Task prompt — Nothing less than an exact copy of all the records is required.

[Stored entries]

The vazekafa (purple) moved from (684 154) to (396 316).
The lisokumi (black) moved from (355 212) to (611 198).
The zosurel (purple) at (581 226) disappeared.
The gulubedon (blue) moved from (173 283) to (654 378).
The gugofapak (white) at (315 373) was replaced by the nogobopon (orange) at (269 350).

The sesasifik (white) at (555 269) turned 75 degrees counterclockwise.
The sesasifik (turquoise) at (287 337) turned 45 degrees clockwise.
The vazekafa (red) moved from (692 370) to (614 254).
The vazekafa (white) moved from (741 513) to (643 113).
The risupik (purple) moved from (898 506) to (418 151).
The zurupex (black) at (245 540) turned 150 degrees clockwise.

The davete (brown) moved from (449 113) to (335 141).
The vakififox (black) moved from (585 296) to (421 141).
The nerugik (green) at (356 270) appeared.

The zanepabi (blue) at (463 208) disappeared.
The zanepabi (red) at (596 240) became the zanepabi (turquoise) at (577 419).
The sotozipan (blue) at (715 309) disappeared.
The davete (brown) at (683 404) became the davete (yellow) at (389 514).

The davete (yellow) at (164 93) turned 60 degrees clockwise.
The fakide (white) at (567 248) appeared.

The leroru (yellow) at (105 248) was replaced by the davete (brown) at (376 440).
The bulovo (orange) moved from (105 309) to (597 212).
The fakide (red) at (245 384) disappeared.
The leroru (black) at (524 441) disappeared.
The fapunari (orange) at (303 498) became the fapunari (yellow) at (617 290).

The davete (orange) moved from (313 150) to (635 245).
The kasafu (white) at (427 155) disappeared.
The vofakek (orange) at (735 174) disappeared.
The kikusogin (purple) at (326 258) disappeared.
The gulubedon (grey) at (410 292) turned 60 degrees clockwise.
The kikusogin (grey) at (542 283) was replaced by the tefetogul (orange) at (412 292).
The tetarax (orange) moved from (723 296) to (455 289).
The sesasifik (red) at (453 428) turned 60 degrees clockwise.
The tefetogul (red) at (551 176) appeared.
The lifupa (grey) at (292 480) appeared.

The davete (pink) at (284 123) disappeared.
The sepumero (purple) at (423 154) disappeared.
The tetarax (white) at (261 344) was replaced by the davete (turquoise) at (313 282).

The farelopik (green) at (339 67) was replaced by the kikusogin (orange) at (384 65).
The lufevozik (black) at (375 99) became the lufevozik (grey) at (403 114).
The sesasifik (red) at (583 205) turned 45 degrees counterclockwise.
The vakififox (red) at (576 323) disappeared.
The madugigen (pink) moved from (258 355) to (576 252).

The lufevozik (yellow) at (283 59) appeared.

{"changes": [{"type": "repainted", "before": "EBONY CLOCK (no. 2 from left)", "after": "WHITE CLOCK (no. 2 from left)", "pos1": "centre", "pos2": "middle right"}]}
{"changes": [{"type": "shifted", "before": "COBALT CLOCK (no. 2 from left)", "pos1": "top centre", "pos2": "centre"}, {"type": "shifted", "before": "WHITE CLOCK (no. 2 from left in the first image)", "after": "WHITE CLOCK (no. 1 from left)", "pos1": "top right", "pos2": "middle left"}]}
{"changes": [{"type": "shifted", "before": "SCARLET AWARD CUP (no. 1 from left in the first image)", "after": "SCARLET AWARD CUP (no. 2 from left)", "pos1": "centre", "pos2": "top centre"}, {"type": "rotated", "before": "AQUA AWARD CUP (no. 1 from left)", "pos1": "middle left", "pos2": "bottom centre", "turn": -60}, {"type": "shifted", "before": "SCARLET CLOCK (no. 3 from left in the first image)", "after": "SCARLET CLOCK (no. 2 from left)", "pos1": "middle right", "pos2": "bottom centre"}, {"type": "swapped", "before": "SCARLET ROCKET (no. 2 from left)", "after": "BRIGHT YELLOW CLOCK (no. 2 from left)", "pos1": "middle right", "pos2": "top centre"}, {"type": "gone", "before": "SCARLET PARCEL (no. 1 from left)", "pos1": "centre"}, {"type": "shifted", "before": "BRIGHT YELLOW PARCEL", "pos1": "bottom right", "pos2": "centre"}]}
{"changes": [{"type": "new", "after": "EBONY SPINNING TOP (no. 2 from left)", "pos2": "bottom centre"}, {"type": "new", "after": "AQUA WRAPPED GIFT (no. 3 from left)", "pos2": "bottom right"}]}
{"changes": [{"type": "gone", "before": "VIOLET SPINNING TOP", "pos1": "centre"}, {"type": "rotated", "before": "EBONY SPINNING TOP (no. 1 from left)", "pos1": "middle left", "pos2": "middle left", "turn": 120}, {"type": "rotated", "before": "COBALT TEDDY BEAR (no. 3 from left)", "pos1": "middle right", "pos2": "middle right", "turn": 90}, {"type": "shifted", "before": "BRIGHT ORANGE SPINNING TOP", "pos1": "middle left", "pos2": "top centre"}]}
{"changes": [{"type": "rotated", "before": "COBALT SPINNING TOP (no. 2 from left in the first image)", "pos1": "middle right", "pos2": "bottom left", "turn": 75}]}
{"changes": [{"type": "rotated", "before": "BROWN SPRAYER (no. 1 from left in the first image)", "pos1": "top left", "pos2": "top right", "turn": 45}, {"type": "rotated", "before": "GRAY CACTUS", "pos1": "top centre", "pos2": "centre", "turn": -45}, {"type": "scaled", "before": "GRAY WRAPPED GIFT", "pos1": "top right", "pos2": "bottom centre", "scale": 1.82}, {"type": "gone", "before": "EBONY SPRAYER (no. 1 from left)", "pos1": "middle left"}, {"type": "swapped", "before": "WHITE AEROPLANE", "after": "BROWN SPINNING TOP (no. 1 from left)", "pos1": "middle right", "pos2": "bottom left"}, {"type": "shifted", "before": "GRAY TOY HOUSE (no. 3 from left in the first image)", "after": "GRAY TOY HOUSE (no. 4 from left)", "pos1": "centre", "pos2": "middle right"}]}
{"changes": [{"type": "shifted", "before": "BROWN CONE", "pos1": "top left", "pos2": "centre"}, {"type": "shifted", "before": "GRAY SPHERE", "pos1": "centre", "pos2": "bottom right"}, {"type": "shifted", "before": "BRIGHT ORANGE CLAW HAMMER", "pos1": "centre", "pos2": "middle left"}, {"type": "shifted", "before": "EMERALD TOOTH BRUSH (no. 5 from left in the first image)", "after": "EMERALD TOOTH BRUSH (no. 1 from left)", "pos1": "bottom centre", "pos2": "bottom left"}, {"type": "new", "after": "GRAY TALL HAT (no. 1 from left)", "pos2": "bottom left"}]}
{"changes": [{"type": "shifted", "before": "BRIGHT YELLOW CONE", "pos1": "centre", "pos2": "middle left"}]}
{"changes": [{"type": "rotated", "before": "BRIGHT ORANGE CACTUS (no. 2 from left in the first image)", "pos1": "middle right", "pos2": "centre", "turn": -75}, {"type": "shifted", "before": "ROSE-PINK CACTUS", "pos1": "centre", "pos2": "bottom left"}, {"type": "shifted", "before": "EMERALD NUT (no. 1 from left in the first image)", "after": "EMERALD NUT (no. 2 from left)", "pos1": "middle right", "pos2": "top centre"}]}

Response area —
The vazekafa (purple) moved from (684 154) to (396 316).
The lisokumi (black) moved from (355 212) to (611 198).
The zosurel (purple) at (581 226) disappeared.
The gulubedon (blue) moved from (173 283) to (654 378).
The gugofapak (white) at (315 373) was replaced by the nogobopon (orange) at (269 350).

The sesasifik (white) at (555 269) turned 75 degrees counterclockwise.
The sesasifik (turquoise) at (287 337) turned 45 degrees clockwise.
The vazekafa (red) moved from (692 370) to (614 254).
The vazekafa (white) moved from (741 513) to (643 113).
The risupik (purple) moved from (898 506) to (418 151).
The zurupex (black) at (245 540) turned 150 degrees clockwise.

The davete (brown) moved from (449 113) to (335 141).
The vakififox (black) moved from (585 296) to (421 141).
The nerugik (green) at (356 270) appeared.

The zanepabi (blue) at (463 208) disappeared.
The zanepabi (red) at (596 240) became the zanepabi (turquoise) at (577 419).
The sotozipan (blue) at (715 309) disappeared.
The davete (brown) at (683 404) became the davete (yellow) at (389 514).

The davete (yellow) at (164 93) turned 60 degrees clockwise.
The fakide (white) at (567 248) appeared.

The leroru (yellow) at (105 248) was replaced by the davete (brown) at (376 440).
The bulovo (orange) moved from (105 309) to (597 212).
The fakide (red) at (245 384) disappeared.
The leroru (black) at (524 441) disappeared.
The fapunari (orange) at (303 498) became the fapunari (yellow) at (617 290).

The davete (orange) moved from (313 150) to (635 245).
The kasafu (white) at (427 155) disappeared.
The vofakek (orange) at (735 174) disappeared.
The kikusogin (purple) at (326 258) disappeared.
The gulubedon (grey) at (410 292) turned 60 degrees clockwise.
The kikusogin (grey) at (542 283) was replaced by the tefetogul (orange) at (412 292).
The tetarax (orange) moved from (723 296) to (455 289).
The sesasifik (red) at (453 428) turned 60 degrees clockwise.
The tefetogul (red) at (551 176) appeared.
The lifupa (grey) at (292 480) appeared.

The davete (pink) at (284 123) disappeared.
The sepumero (purple) at (423 154) disappeared.
The tetarax (white) at (261 344) was replaced by the davete (turquoise) at (313 282).

The farelopik (green) at (339 67) was replaced by the kikusogin (orange) at (384 65).
The lufevozik (black) at (375 99) became the lufevozik (grey) at (403 114).
The sesasifik (red) at (583 205) turned 45 degrees counterclockwise.
The vakififox (red) at (576 323) disappeared.
The madugigen (pink) moved from (258 355) to (576 252).

The lufevozik (yellow) at (283 59) appeared.

{"changes": [{"type": "repainted", "before": "EBONY CLOCK (no. 2 from left)", "after": "WHITE CLOCK (no. 2 from left)", "pos1": "centre", "pos2": "middle right"}]}
{"changes": [{"type": "shifted", "before": "COBALT CLOCK (no. 2 from left)", "pos1": "top centre", "pos2": "centre"}, {"type": "shifted", "before": "WHITE CLOCK (no. 2 from left in the first image)", "after": "WHITE CLOCK (no. 1 from left)", "pos1": "top right", "pos2": "middle left"}]}
{"changes": [{"type": "shifted", "before": "SCARLET AWARD CUP (no. 1 from left in the first image)", "after": "SCARLET AWARD CUP (no. 2 from left)", "pos1": "centre", "pos2": "top centre"}, {"type": "rotated", "before": "AQUA AWARD CUP (no. 1 from left)", "pos1": "middle left", "pos2": "bottom centre", "turn": -60}, {"type": "shifted", "before": "SCARLET CLOCK (no. 3 from left in the first image)", "after": "SCARLET CLOCK (no. 2 from left)", "pos1": "middle right", "pos2": "bottom centre"}, {"type": "swapped", "before": "SCARLET ROCKET (no. 2 from left)", "after": "BRIGHT YELLOW CLOCK (no. 2 from left)", "pos1": "middle right", "pos2": "top centre"}, {"type": "gone", "before": "SCARLET PARCEL (no. 1 from left)", "pos1": "centre"}, {"type": "shifted", "before": "BRIGHT YELLOW PARCEL", "pos1": "bottom right", "pos2": "centre"}]}
{"changes": [{"type": "new", "after": "EBONY SPINNING TOP (no. 2 from left)", "pos2": "bottom centre"}, {"type": "new", "after": "AQUA WRAPPED GIFT (no. 3 from left)", "pos2": "bottom right"}]}
{"changes": [{"type": "gone", "before": "VIOLET SPINNING TOP", "pos1": "centre"}, {"type": "rotated", "before": "EBONY SPINNING TOP (no. 1 from left)", "pos1": "middle left", "pos2": "middle left", "turn": 120}, {"type": "rotated", "before": "COBALT TEDDY BEAR (no. 3 from left)", "pos1": "middle right", "pos2": "middle right", "turn": 90}, {"type": "shifted", "before": "BRIGHT ORANGE SPINNING TOP", "pos1": "middle left", "pos2": "top centre"}]}
{"changes": [{"type": "rotated", "before": "COBALT SPINNING TOP (no. 2 from left in the first image)", "pos1": "middle right", "pos2": "bottom left", "turn": 75}]}
{"changes": [{"type": "rotated", "before": "BROWN SPRAYER (no. 1 from left in the first image)", "pos1": "top left", "pos2": "top right", "turn": 45}, {"type": "rotated", "before": "GRAY CACTUS", "pos1": "top centre", "pos2": "centre", "turn": -45}, {"type": "scaled", "before": "GRAY WRAPPED GIFT", "pos1": "top right", "pos2": "bottom centre", "scale": 1.82}, {"type": "gone", "before": "EBONY SPRAYER (no. 1 from left)", "pos1": "middle left"}, {"type": "swapped", "before": "WHITE AEROPLANE", "after": "BROWN SPINNING TOP (no. 1 from left)", "pos1": "middle right", "pos2": "bottom left"}, {"type": "shifted", "before": "GRAY TOY HOUSE (no. 3 from left in the first image)", "after": "GRAY TOY HOUSE (no. 4 from left)", "pos1": "centre", "pos2": "middle right"}]}
{"changes": [{"type": "shifted", "before": "BROWN CONE", "pos1": "top left", "pos2": "centre"}, {"type": "shifted", "before": "GRAY SPHERE", "pos1": "centre", "pos2": "bottom right"}, {"type": "shifted", "before": "BRIGHT ORANGE CLAW HAMMER", "pos1": "centre", "pos2": "middle left"}, {"type": "shifted", "before": "EMERALD TOOTH BRUSH (no. 5 from left in the first image)", "after": "EMERALD TOOTH BRUSH (no. 1 from left)", "pos1": "bottom centre", "pos2": "bottom left"}, {"type": "new", "after": "GRAY TALL HAT (no. 1 from left)", "pos2": "bottom left"}]}
{"changes": [{"type": "shifted", "before": "BRIGHT YELLOW CONE", "pos1": "centre", "pos2": "middle left"}]}
{"changes": [{"type": "rotated", "before": "BRIGHT ORANGE CACTUS (no. 2 from left in the first image)", "pos1": "middle right", "pos2": "centre", "turn": -75}, {"type": "shifted", "before": "ROSE-PINK CACTUS", "pos1": "centre", "pos2": "bottom left"}, {"type": "shifted", "before": "EMERALD NUT (no. 1 from left in the first image)", "after": "EMERALD NUT (no. 2 from left)", "pos1": "middle right", "pos2": "top centre"}]}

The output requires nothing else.